** Source information follows **

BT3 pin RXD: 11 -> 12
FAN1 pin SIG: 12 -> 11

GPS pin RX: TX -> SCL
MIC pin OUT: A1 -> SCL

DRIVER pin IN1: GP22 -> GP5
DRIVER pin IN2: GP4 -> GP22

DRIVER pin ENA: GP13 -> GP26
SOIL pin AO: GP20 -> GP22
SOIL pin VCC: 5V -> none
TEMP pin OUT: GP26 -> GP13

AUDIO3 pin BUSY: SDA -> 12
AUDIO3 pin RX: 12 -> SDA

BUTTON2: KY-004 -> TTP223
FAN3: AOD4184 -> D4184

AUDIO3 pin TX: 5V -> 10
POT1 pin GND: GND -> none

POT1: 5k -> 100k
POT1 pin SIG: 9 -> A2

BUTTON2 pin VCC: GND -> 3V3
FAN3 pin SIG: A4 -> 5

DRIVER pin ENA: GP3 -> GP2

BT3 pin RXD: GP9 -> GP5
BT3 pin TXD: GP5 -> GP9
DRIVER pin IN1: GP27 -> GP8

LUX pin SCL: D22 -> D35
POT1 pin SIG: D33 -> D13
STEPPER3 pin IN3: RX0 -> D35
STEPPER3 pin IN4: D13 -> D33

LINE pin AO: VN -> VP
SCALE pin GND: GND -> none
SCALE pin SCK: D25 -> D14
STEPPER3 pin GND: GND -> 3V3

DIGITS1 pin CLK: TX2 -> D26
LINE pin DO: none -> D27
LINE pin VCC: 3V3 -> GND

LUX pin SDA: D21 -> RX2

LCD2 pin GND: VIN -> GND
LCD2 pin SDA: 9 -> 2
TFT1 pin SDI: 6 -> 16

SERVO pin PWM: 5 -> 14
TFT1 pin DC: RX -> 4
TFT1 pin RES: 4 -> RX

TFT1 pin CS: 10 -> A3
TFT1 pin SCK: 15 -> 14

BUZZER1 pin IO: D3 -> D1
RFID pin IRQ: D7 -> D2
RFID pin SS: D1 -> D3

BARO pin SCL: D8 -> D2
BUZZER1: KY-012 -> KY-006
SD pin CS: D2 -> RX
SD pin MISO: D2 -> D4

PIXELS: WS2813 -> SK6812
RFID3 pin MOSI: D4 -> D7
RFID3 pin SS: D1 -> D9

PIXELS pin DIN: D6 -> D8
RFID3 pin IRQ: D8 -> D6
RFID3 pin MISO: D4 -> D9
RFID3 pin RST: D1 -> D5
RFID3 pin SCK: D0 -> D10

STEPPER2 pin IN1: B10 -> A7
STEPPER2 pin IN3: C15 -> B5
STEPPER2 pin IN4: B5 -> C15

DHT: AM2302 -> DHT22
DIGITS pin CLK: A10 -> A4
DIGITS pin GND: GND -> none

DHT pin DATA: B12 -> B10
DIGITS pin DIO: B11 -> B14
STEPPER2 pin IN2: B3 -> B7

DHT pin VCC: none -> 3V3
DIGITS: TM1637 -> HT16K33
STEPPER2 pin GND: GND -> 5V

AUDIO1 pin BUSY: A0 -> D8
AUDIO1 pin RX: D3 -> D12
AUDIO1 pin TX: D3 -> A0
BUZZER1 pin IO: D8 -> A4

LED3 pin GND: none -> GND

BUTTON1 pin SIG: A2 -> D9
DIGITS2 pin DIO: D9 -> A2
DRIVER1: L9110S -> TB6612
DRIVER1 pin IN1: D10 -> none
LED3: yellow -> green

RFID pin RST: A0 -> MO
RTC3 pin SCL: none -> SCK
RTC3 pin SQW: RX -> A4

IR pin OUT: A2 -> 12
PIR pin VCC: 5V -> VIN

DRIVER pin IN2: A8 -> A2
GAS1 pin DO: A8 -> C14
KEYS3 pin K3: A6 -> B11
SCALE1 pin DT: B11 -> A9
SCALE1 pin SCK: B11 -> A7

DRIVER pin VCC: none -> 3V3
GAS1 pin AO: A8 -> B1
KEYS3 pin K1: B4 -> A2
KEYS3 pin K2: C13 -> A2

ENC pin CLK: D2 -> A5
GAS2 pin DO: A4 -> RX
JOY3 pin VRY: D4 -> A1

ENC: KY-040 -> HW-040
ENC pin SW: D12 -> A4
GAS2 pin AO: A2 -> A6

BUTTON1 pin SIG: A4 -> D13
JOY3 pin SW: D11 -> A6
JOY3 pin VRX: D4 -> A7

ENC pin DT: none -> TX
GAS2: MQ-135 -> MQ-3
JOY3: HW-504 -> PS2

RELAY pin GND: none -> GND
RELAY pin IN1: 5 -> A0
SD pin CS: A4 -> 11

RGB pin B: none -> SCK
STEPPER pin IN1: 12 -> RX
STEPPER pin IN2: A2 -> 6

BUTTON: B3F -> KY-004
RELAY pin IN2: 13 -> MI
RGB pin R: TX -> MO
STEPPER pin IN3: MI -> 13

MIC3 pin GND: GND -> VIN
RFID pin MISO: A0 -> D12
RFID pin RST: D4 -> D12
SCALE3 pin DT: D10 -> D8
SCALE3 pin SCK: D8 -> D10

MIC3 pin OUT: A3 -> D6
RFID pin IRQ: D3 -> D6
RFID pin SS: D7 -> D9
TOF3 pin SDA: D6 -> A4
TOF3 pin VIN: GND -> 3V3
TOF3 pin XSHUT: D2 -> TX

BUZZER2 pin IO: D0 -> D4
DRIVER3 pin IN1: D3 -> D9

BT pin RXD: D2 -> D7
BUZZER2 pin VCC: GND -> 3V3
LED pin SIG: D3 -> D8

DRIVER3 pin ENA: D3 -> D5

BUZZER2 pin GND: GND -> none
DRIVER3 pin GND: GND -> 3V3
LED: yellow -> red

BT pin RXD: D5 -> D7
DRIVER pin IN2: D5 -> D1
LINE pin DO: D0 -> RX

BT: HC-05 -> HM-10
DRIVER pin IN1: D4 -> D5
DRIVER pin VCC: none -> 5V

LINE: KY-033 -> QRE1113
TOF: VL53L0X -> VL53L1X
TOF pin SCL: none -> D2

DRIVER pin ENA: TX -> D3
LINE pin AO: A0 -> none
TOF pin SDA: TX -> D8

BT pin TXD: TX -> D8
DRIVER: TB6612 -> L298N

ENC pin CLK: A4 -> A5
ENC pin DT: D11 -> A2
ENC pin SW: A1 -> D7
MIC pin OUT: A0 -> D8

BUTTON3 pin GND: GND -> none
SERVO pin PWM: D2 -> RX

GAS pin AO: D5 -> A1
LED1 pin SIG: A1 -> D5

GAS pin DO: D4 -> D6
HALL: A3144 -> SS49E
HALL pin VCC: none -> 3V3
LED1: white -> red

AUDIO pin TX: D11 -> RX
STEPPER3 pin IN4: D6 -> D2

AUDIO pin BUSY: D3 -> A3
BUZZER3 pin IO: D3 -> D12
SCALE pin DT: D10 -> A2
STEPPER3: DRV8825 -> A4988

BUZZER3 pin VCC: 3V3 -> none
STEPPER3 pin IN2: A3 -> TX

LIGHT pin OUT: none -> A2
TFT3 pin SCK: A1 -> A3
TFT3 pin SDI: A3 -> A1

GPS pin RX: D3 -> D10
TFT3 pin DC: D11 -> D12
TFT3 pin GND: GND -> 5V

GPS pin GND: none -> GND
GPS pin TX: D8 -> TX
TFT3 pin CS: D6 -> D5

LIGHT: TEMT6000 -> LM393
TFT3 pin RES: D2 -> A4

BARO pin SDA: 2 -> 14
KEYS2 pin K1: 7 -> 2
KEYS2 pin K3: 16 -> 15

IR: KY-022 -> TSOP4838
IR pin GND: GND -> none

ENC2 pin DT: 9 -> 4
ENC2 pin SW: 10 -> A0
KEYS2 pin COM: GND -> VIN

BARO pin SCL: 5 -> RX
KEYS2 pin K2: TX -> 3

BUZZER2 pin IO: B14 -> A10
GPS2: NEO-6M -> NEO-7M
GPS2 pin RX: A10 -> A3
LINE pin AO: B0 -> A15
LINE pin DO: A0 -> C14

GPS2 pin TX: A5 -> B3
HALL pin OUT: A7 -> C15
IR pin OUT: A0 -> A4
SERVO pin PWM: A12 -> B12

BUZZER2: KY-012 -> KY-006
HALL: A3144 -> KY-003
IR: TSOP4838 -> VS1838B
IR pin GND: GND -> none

** End of Source information **

Give an exact copy of the lines above from the line with "KEYS3 pin K3: A6 -> B11" up to and including the line with "SCALE3 pin SCK: D8 -> D10", and leave everything else out.

KEYS3 pin K3: A6 -> B11
SCALE1 pin DT: B11 -> A9
SCALE1 pin SCK: B11 -> A7

DRIVER pin VCC: none -> 3V3
GAS1 pin AO: A8 -> B1
KEYS3 pin K1: B4 -> A2
KEYS3 pin K2: C13 -> A2

ENC pin CLK: D2 -> A5
GAS2 pin DO: A4 -> RX
JOY3 pin VRY: D4 -> A1

ENC: KY-040 -> HW-040
ENC pin SW: D12 -> A4
GAS2 pin AO: A2 -> A6

BUTTON1 pin SIG: A4 -> D13
JOY3 pin SW: D11 -> A6
JOY3 pin VRX: D4 -> A7

ENC pin DT: none -> TX
GAS2: MQ-135 -> MQ-3
JOY3: HW-504 -> PS2

RELAY pin GND: none -> GND
RELAY pin IN1: 5 -> A0
SD pin CS: A4 -> 11

RGB pin B: none -> SCK
STEPPER pin IN1: 12 -> RX
STEPPER pin IN2: A2 -> 6

BUTTON: B3F -> KY-004
RELAY pin IN2: 13 -> MI
RGB pin R: TX -> MO
STEPPER pin IN3: MI -> 13

MIC3 pin GND: GND -> VIN
RFID pin MISO: A0 -> D12
RFID pin RST: D4 -> D12
SCALE3 pin DT: D10 -> D8
SCALE3 pin SCK: D8 -> D10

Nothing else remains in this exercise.